[[ AVAILABLE DATA, beginning ]]

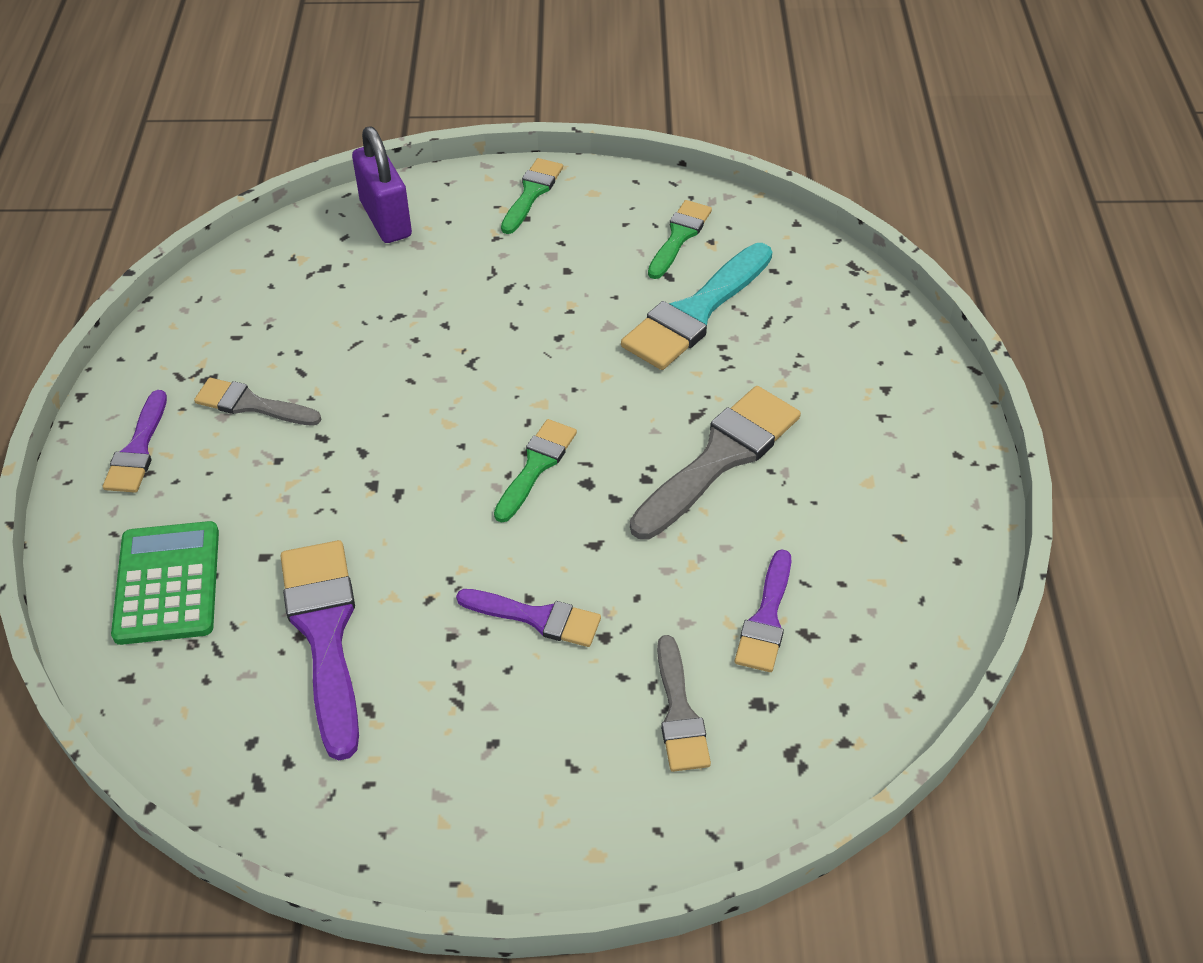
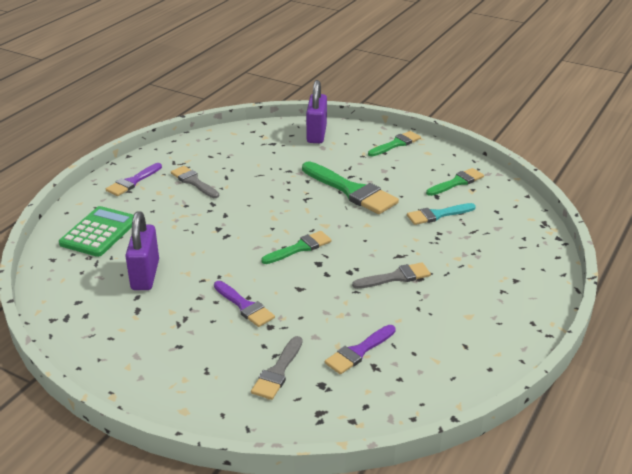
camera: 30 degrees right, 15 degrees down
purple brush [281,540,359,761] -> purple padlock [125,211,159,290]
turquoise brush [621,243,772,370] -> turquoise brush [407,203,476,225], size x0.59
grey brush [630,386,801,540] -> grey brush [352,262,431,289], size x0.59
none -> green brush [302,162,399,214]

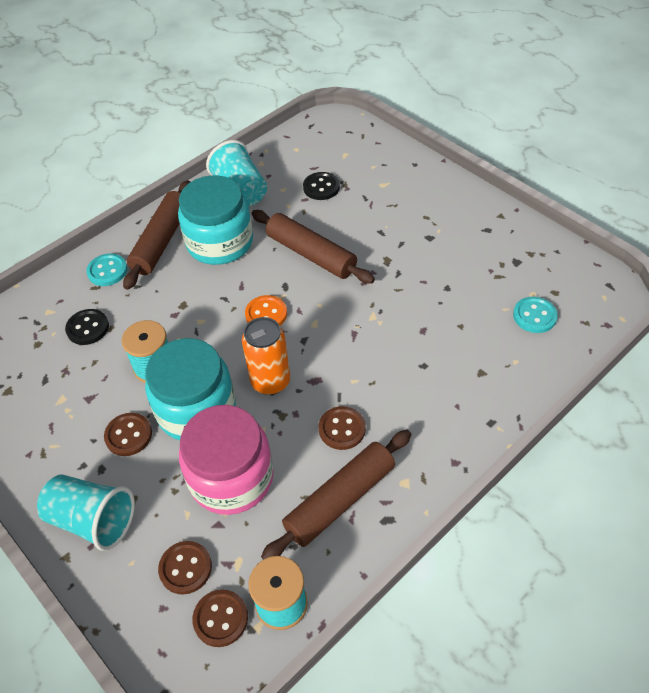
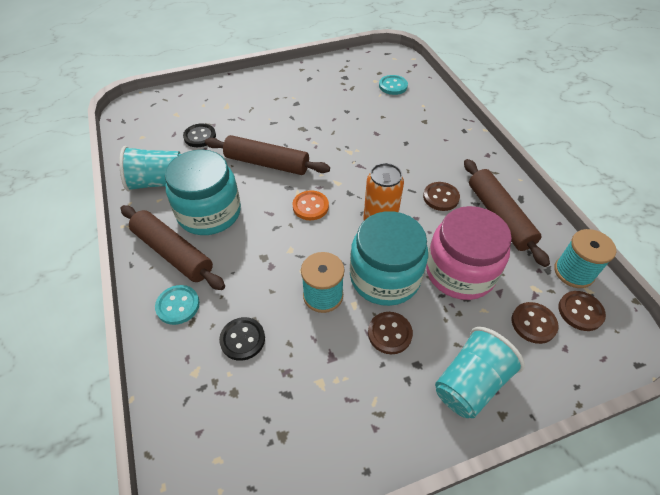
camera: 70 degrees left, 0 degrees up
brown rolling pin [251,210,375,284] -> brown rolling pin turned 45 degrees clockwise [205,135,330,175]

[[ AVAILABLE DATA, end ]]

* BRIEF:
If a line in the data contains the string "brush", copy it.

* TASK ANSWER:
purple brush [281,540,359,761] -> purple padlock [125,211,159,290]
turquoise brush [621,243,772,370] -> turquoise brush [407,203,476,225], size x0.59
grey brush [630,386,801,540] -> grey brush [352,262,431,289], size x0.59
none -> green brush [302,162,399,214]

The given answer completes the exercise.